PROBLEM STATEMENT:
For this exercise, restate every line below word for word and drop the images.

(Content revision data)

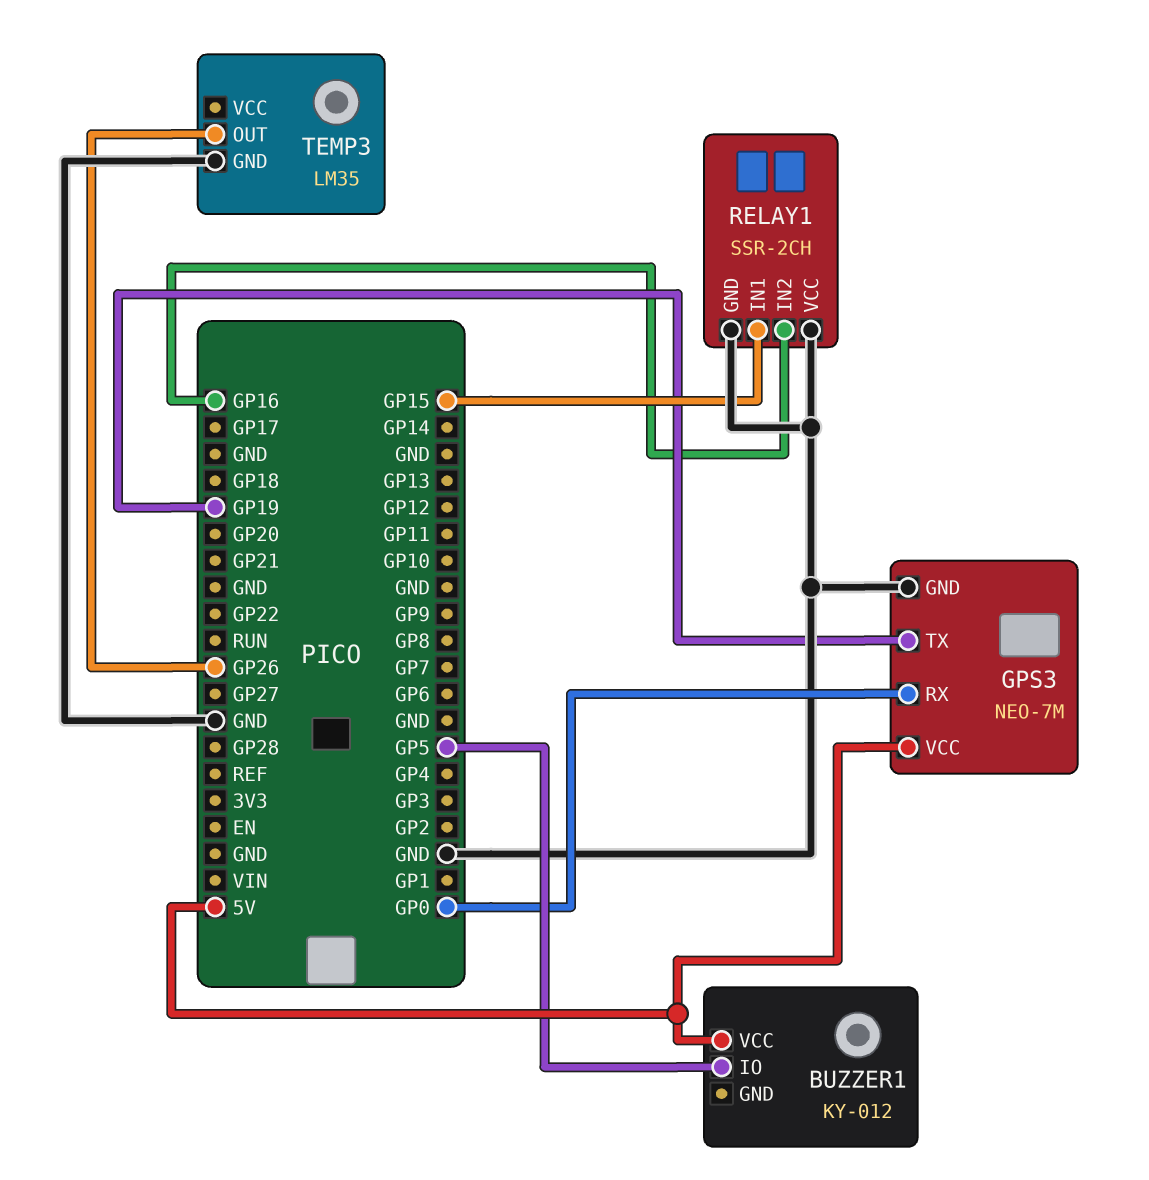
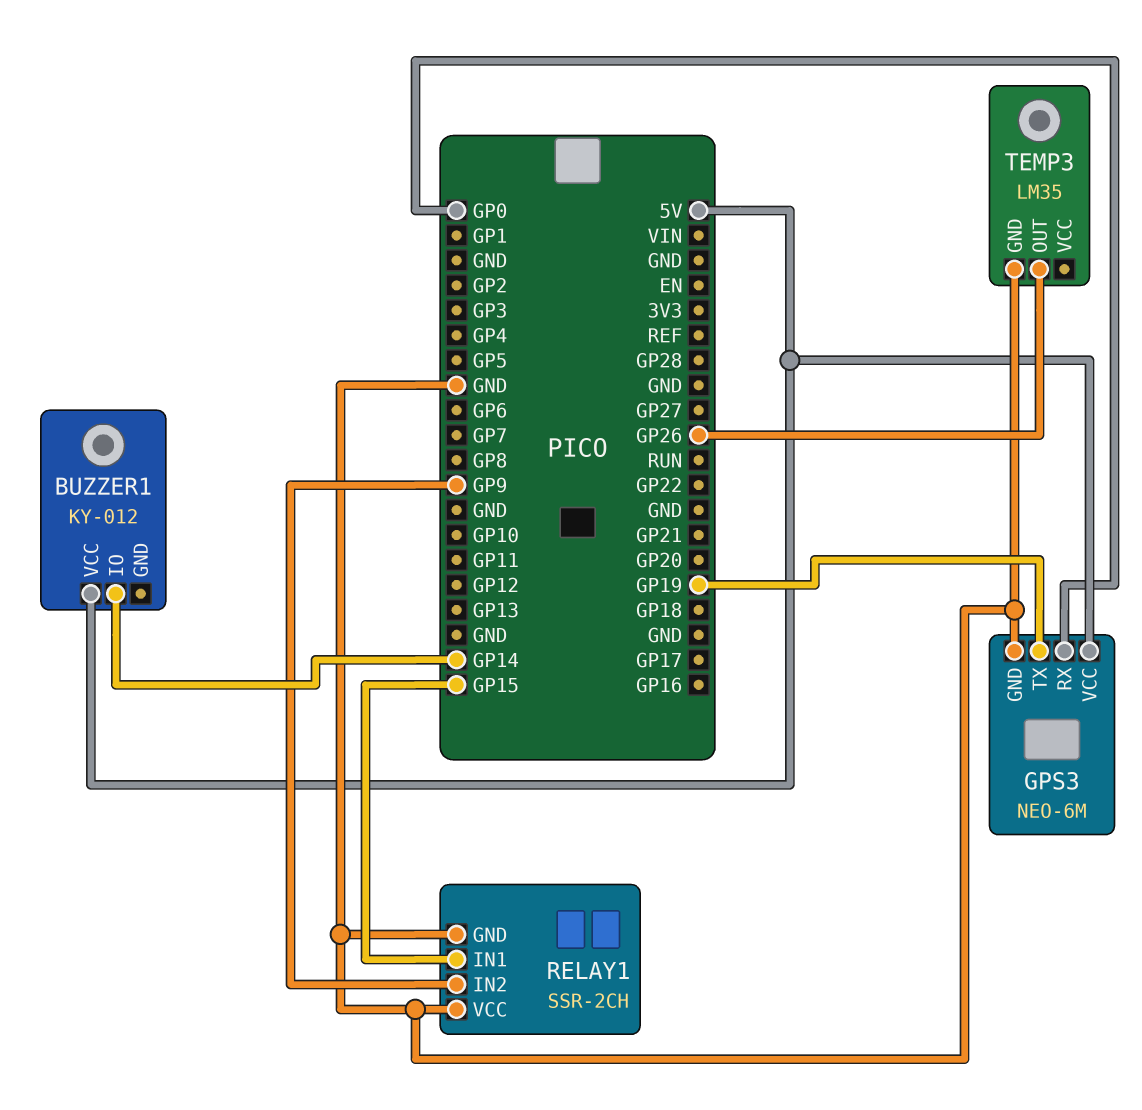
BUZZER1 pin IO: GP5 -> GP14
GPS3: NEO-7M -> NEO-6M
RELAY1 pin IN2: GP16 -> GP9

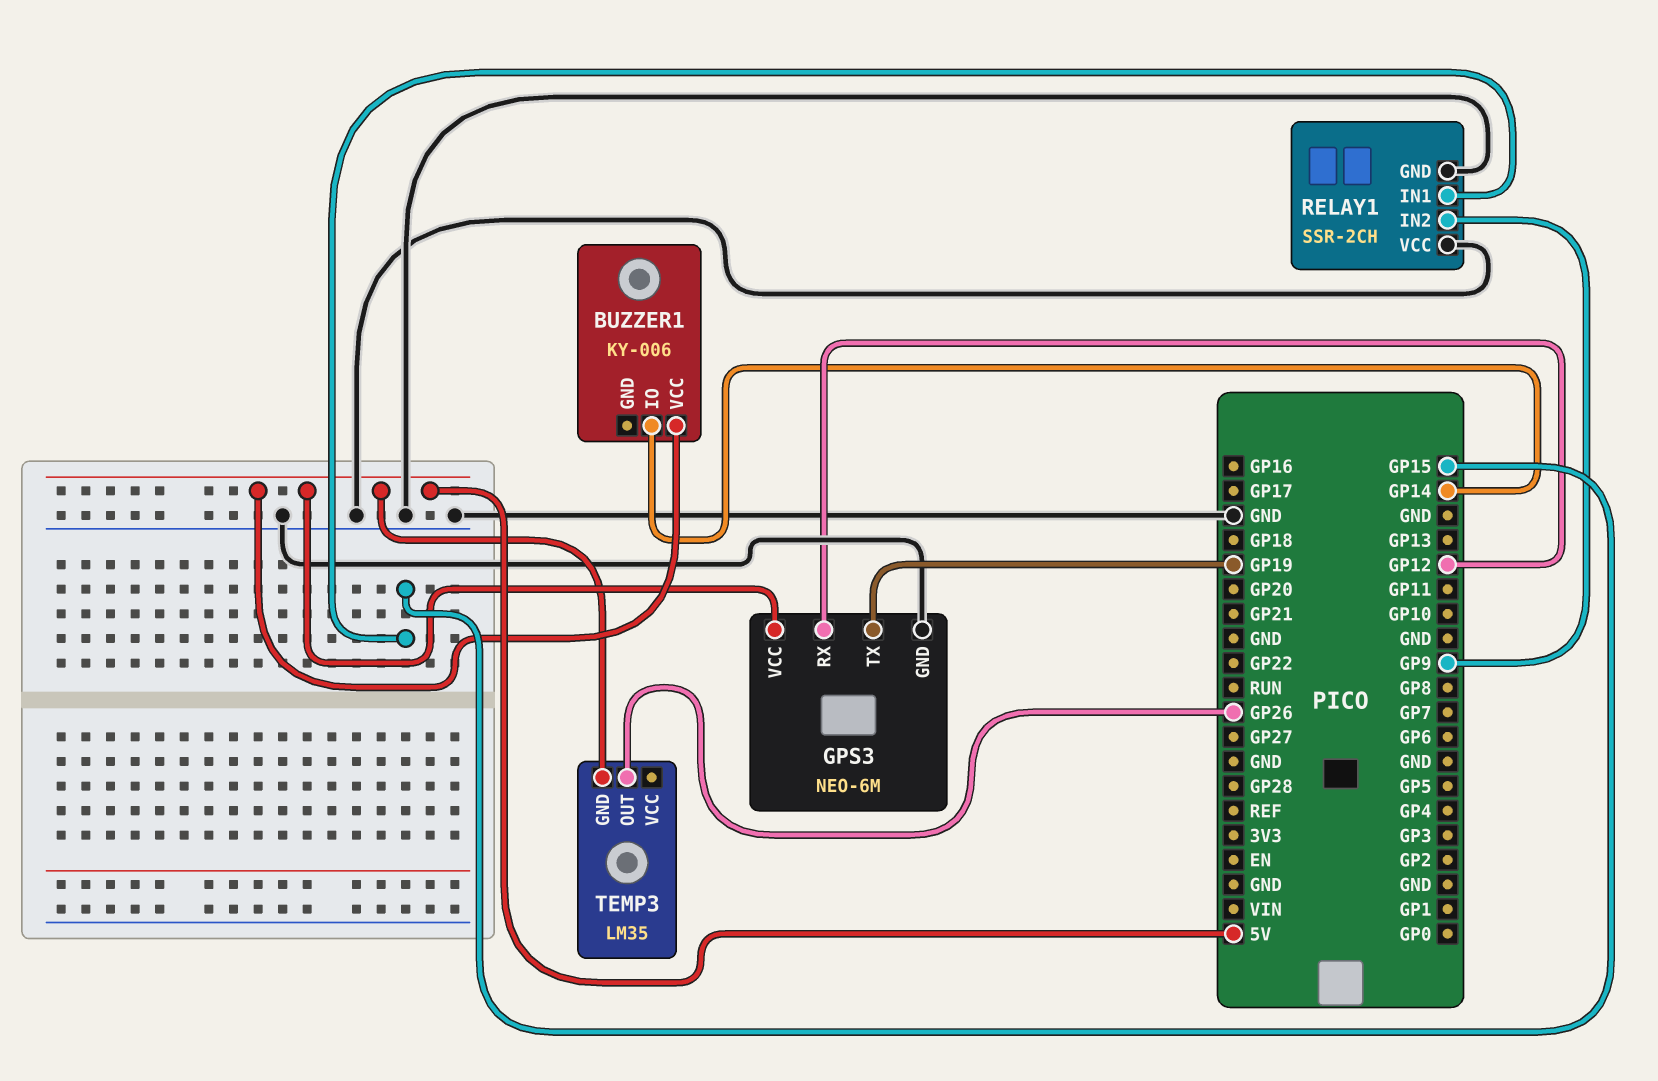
BUZZER1: KY-012 -> KY-006
GPS3 pin RX: GP0 -> GP12
TEMP3 pin GND: GND -> 5V

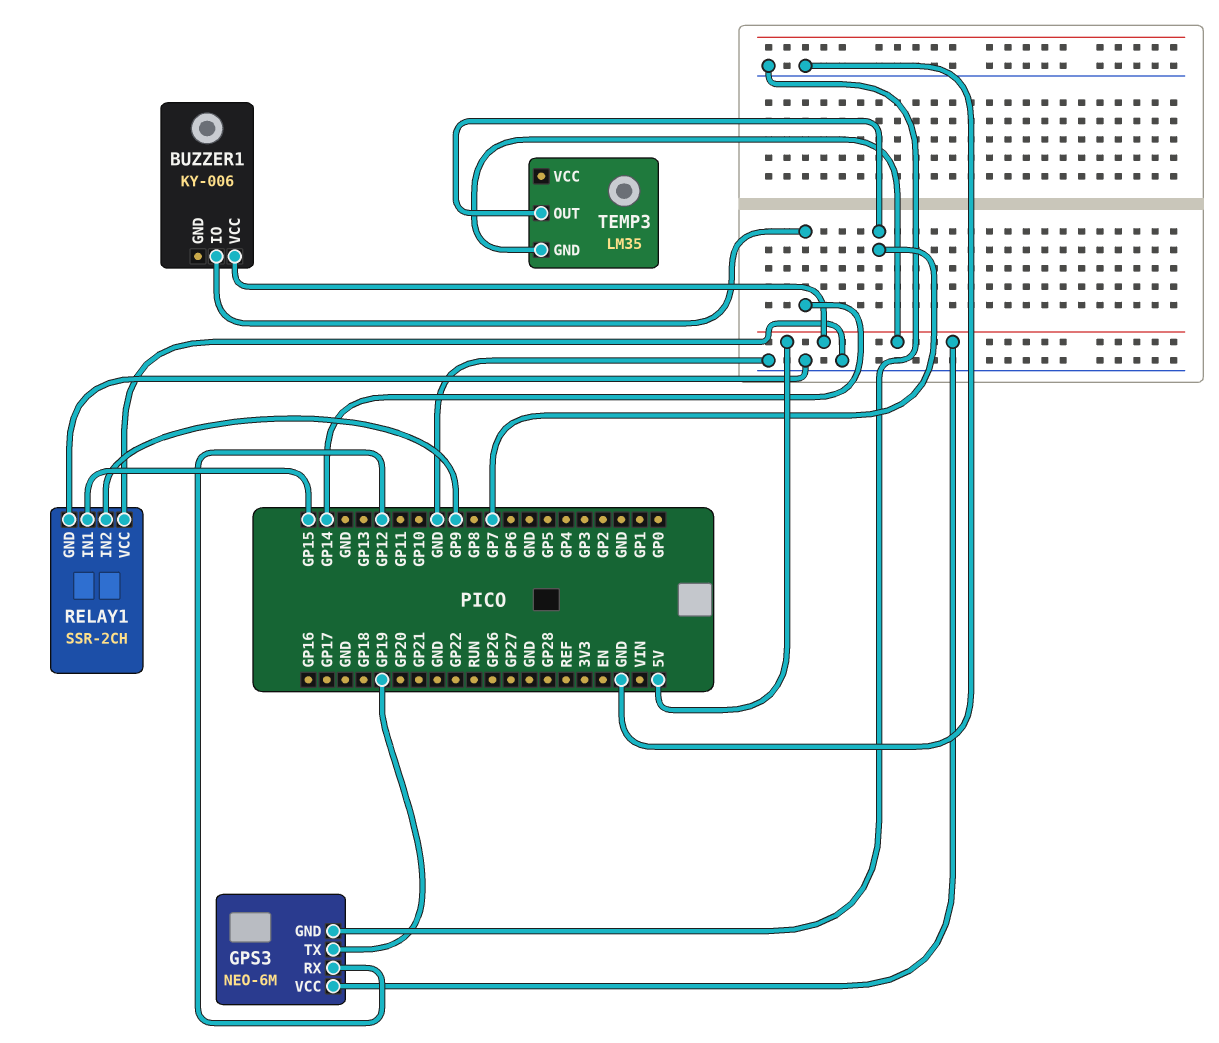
TEMP3 pin OUT: GP26 -> GP7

OUTPUT FOR THIS EXERCISE:
BUZZER1 pin IO: GP5 -> GP14
GPS3: NEO-7M -> NEO-6M
RELAY1 pin IN2: GP16 -> GP9

BUZZER1: KY-012 -> KY-006
GPS3 pin RX: GP0 -> GP12
TEMP3 pin GND: GND -> 5V

TEMP3 pin OUT: GP26 -> GP7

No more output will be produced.